• _Task description_
Go through the listing below and show each line that has the word "none".

• _Material provided_
****
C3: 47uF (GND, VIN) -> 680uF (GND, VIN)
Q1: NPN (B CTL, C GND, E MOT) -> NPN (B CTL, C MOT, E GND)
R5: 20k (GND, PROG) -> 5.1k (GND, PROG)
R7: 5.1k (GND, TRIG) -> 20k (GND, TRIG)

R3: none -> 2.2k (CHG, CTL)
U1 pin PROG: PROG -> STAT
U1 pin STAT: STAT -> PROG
****
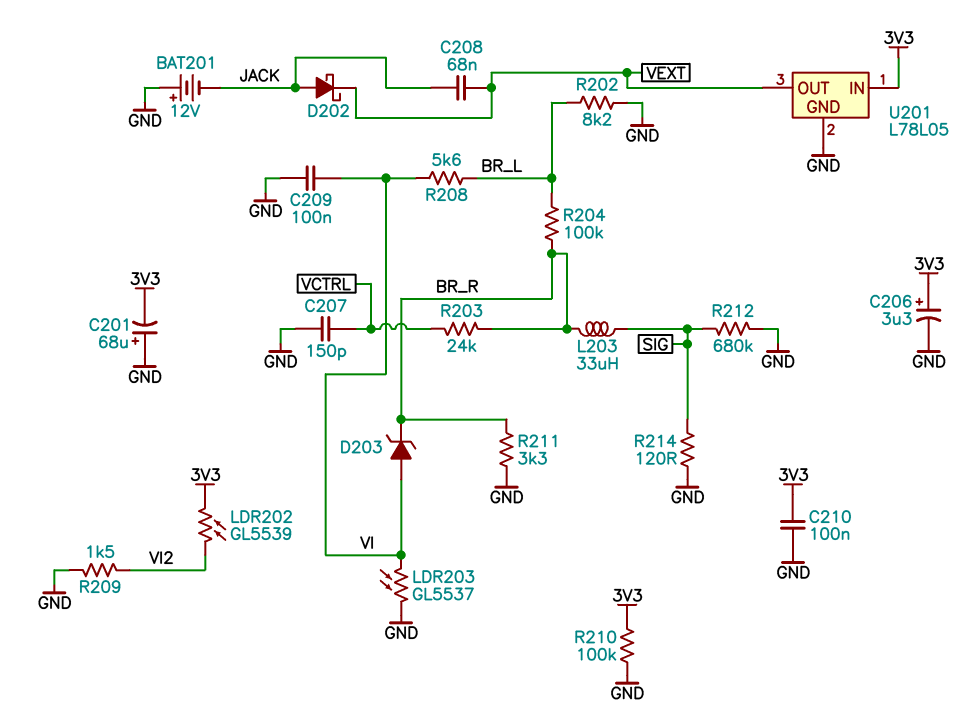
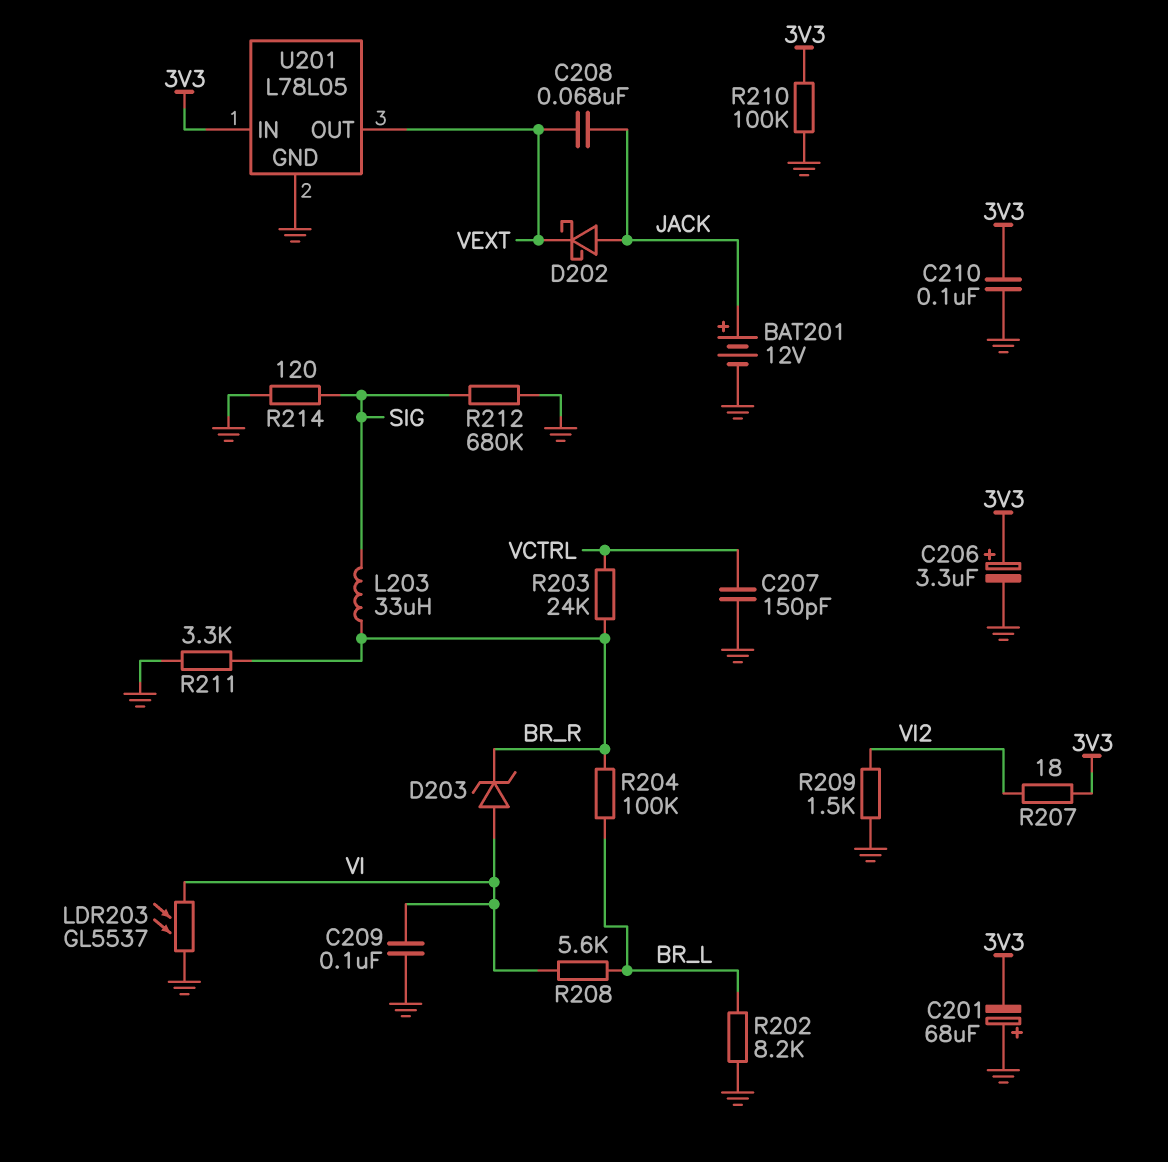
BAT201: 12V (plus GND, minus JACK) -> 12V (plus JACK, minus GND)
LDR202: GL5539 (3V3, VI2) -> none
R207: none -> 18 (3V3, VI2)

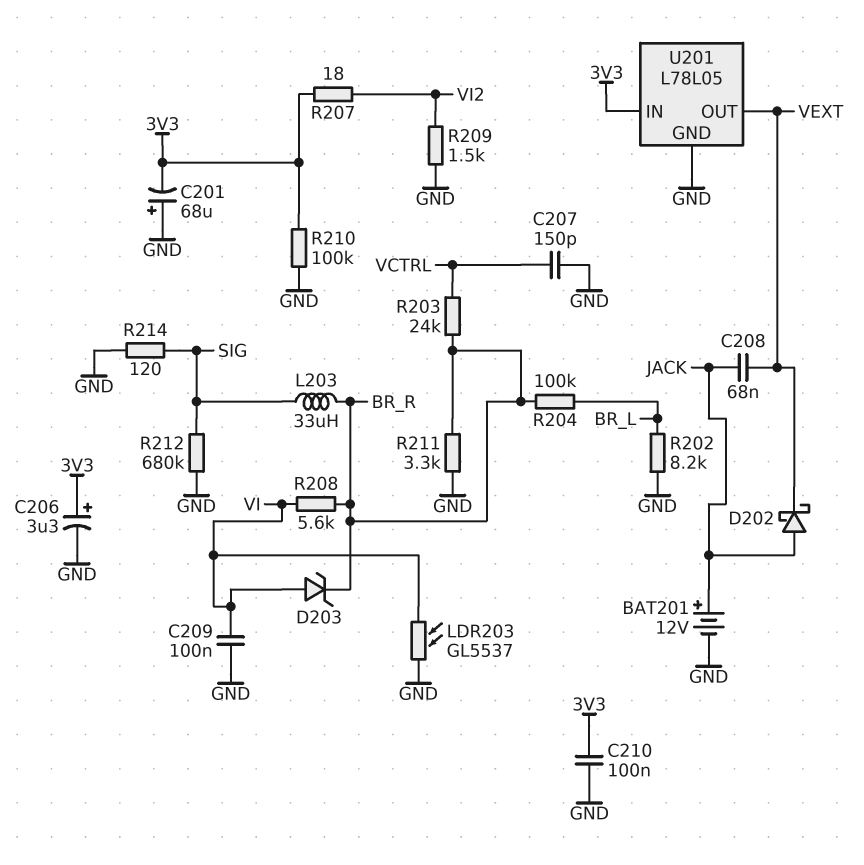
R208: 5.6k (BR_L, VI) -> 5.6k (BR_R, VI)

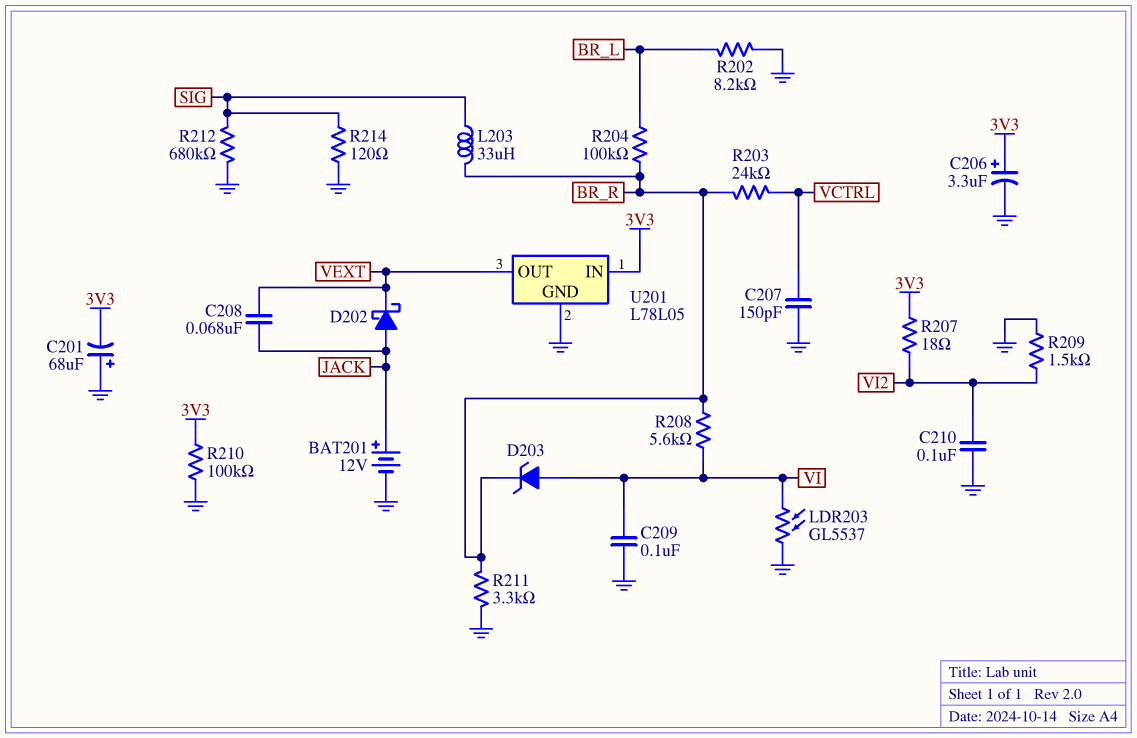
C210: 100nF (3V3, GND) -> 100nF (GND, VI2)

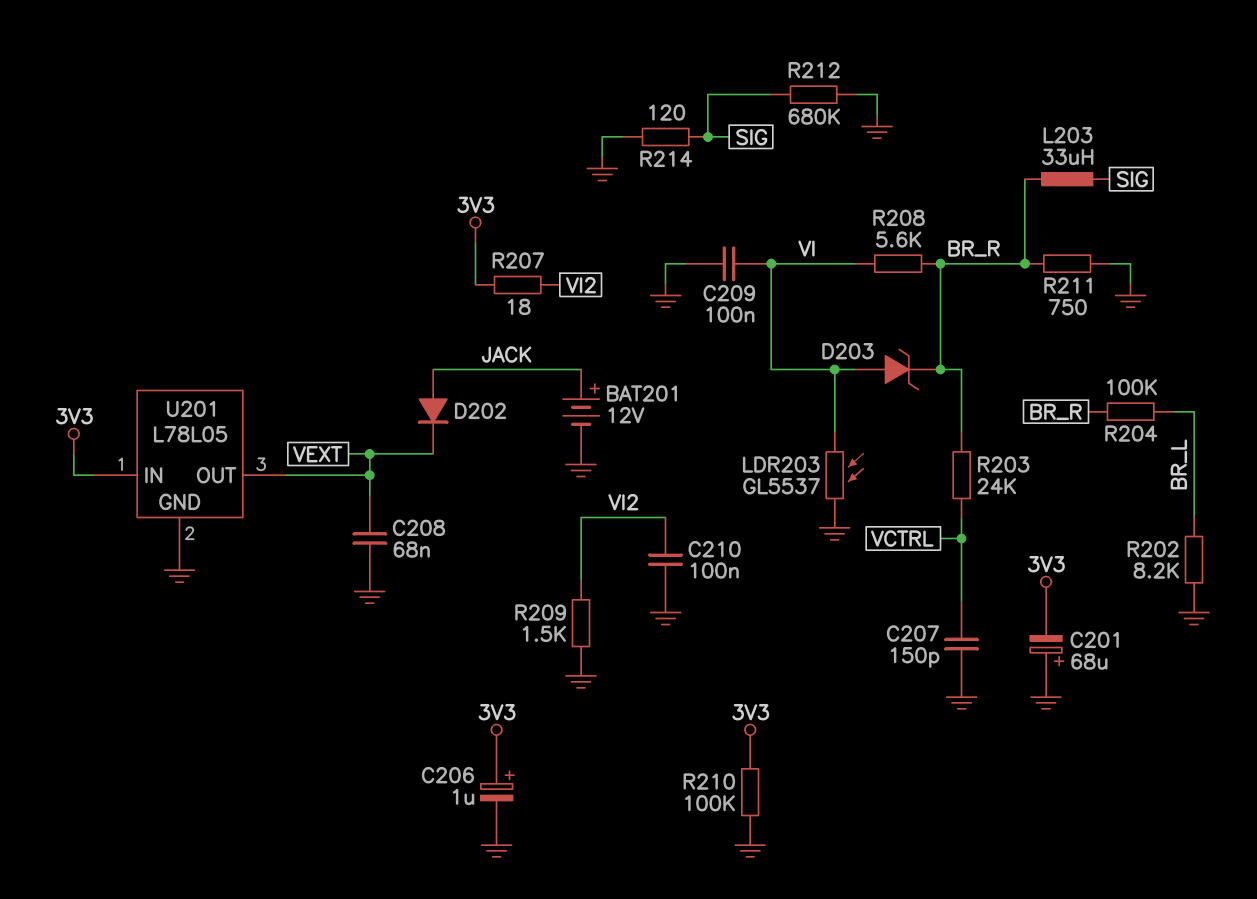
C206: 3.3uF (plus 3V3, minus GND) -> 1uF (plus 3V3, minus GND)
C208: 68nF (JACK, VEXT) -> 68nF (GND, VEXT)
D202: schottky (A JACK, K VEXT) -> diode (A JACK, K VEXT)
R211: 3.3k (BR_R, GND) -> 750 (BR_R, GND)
****
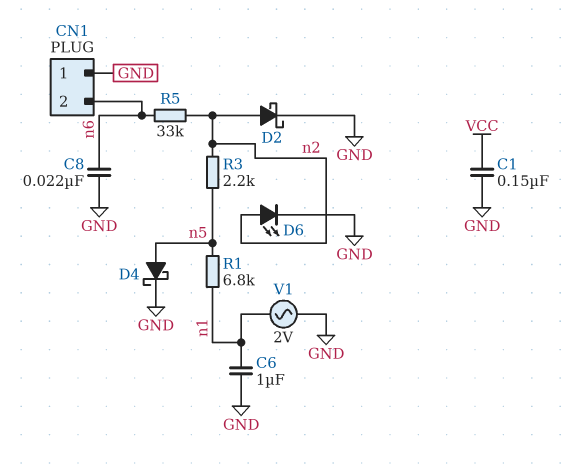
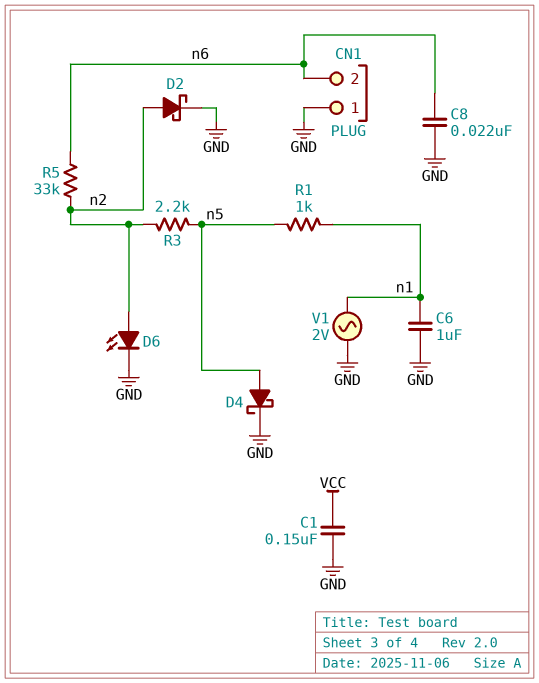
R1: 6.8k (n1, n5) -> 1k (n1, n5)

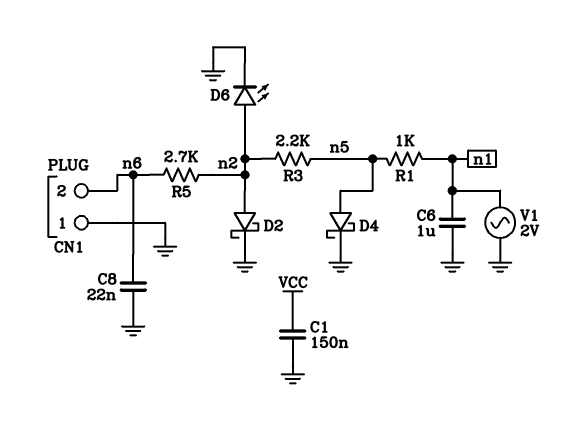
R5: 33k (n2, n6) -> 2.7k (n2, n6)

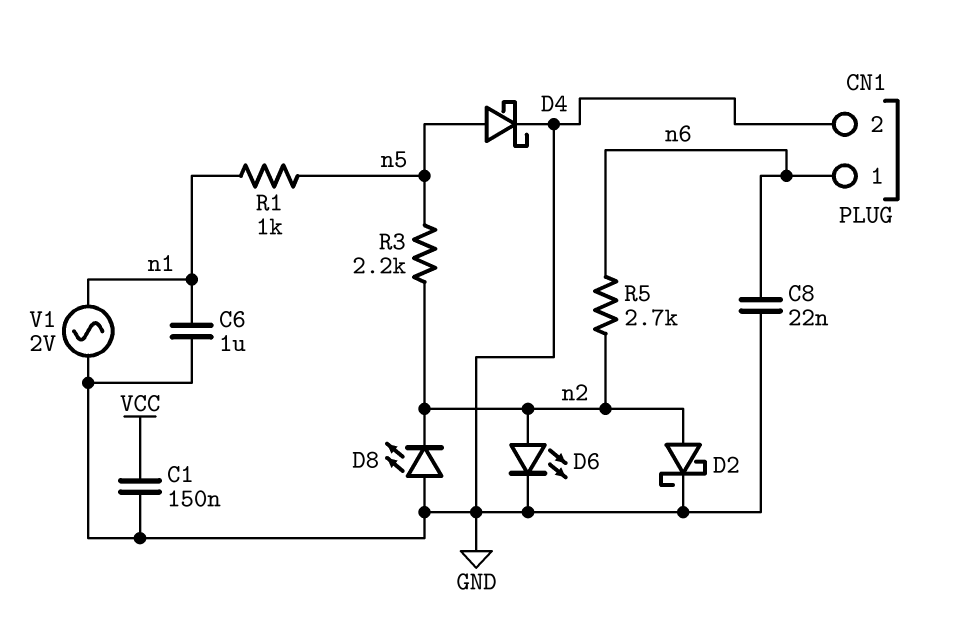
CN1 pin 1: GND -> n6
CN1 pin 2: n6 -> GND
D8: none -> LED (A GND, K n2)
****
• _Task output_
R3: none -> 2.2k (CHG, CTL)
LDR202: GL5539 (3V3, VI2) -> none
R207: none -> 18 (3V3, VI2)
D8: none -> LED (A GND, K n2)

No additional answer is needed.